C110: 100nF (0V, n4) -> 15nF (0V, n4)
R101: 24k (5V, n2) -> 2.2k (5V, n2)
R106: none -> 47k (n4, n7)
==
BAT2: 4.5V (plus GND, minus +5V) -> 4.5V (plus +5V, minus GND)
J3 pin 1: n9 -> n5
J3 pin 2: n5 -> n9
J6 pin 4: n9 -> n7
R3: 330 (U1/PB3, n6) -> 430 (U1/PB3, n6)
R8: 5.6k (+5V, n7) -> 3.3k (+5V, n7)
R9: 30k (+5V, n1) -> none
...
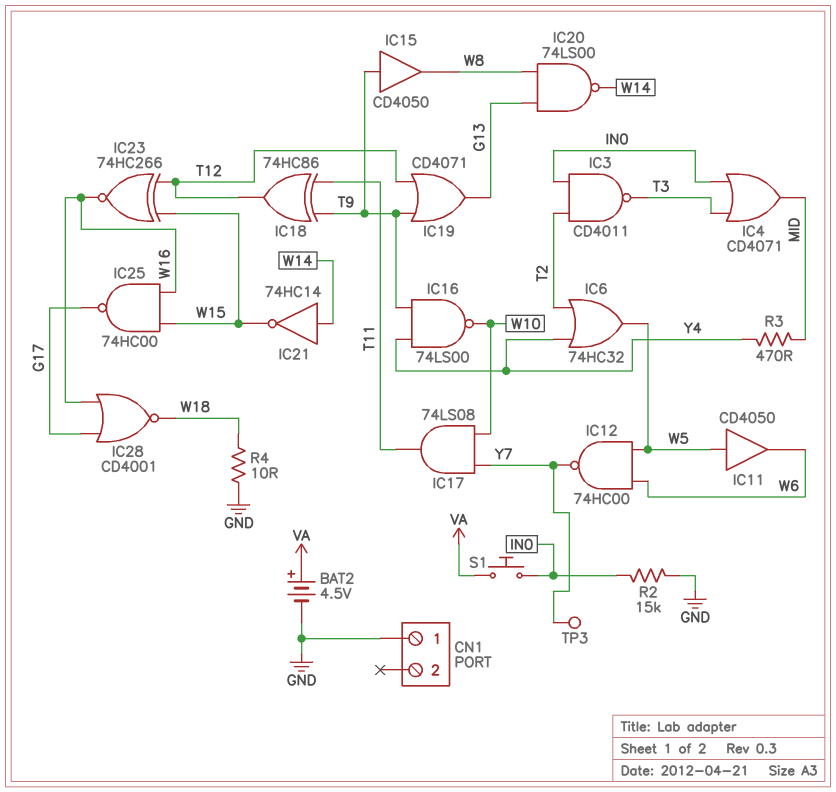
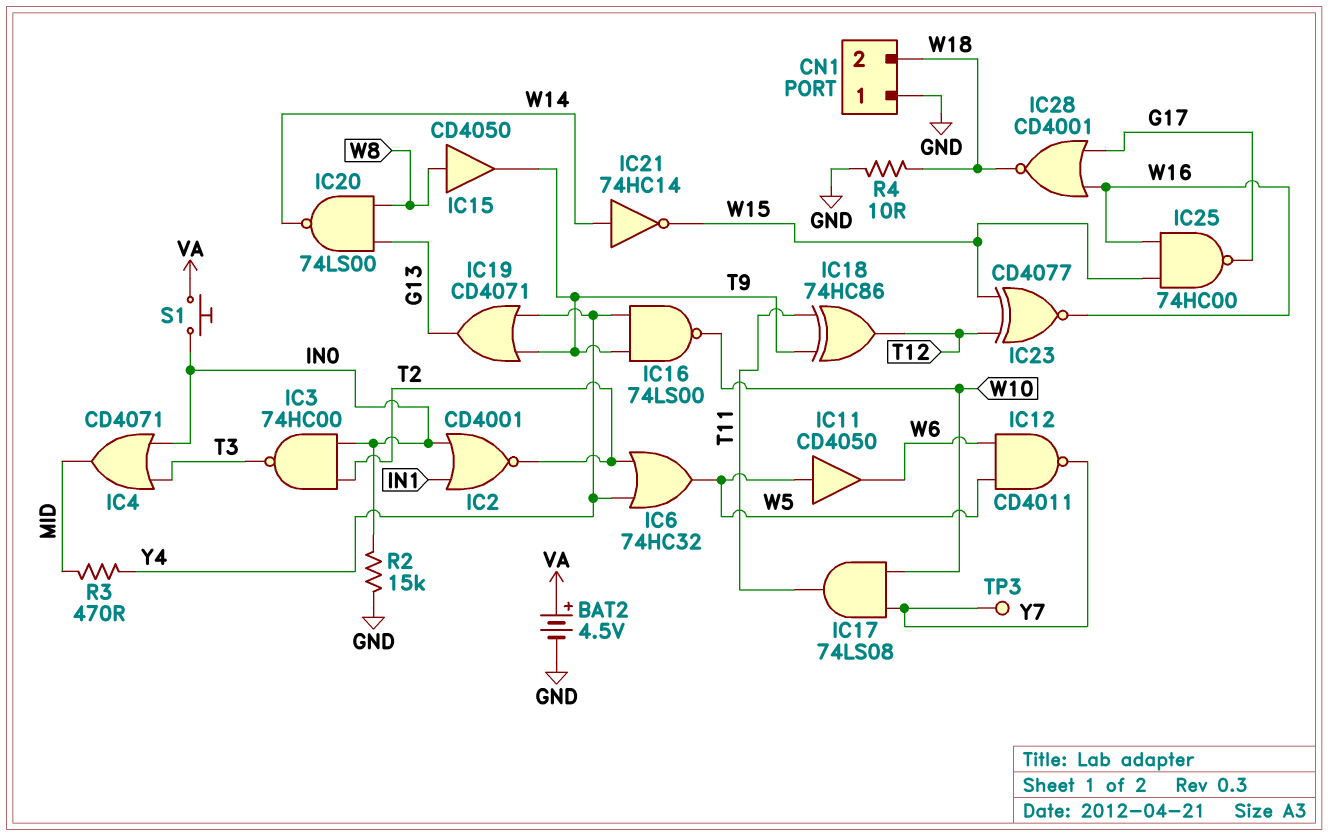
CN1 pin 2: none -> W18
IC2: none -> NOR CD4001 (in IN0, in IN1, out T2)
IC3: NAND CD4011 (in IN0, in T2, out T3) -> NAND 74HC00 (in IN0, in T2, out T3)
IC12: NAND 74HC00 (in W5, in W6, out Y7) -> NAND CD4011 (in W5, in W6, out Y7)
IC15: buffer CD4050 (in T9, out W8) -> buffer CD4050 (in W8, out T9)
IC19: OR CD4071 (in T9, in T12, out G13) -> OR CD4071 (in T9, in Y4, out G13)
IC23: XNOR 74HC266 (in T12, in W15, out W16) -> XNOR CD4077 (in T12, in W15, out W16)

Problem requirements
Where the word "none" occurs in a line of the records, copy that line.

Expected output
R106: none -> 47k (n4, n7)
R9: 30k (+5V, n1) -> none
CN1 pin 2: none -> W18
IC2: none -> NOR CD4001 (in IN0, in IN1, out T2)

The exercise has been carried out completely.